# PROVIDED RECORDS

○ ○ ○

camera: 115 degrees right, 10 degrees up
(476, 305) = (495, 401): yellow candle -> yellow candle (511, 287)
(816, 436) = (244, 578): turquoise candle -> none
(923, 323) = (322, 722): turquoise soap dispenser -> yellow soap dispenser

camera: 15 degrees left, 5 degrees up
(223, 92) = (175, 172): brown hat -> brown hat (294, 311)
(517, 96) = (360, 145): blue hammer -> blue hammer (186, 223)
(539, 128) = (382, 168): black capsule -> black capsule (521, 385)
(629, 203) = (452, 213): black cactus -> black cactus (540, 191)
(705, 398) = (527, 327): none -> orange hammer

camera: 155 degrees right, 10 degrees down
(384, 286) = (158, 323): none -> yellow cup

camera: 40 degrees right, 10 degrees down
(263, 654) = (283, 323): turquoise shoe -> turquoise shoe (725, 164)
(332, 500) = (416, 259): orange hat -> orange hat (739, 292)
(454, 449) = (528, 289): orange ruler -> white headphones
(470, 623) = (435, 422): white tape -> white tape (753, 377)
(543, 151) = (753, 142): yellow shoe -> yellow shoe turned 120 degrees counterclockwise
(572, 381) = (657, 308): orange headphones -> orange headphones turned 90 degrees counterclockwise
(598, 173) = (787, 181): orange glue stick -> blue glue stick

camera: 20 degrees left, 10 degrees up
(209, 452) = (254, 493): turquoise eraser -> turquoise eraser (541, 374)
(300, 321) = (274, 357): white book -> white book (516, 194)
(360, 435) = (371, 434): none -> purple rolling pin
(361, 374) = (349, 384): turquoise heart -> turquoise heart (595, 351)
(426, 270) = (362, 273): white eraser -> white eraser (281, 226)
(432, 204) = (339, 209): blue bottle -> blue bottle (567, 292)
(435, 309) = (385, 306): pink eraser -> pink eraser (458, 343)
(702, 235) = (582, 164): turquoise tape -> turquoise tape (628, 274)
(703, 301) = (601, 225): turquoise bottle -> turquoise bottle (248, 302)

○ ○ ○

Will you return exactly the lines above from the one with "(705, 398) = (527, 327): none" down to the one with "(572, 381) = (657, 308): orange", counting both as part of the range?

# COMPLETED EXERCISE
(705, 398) = (527, 327): none -> orange hammer

camera: 155 degrees right, 10 degrees down
(384, 286) = (158, 323): none -> yellow cup

camera: 40 degrees right, 10 degrees down
(263, 654) = (283, 323): turquoise shoe -> turquoise shoe (725, 164)
(332, 500) = (416, 259): orange hat -> orange hat (739, 292)
(454, 449) = (528, 289): orange ruler -> white headphones
(470, 623) = (435, 422): white tape -> white tape (753, 377)
(543, 151) = (753, 142): yellow shoe -> yellow shoe turned 120 degrees counterclockwise
(572, 381) = (657, 308): orange headphones -> orange headphones turned 90 degrees counterclockwise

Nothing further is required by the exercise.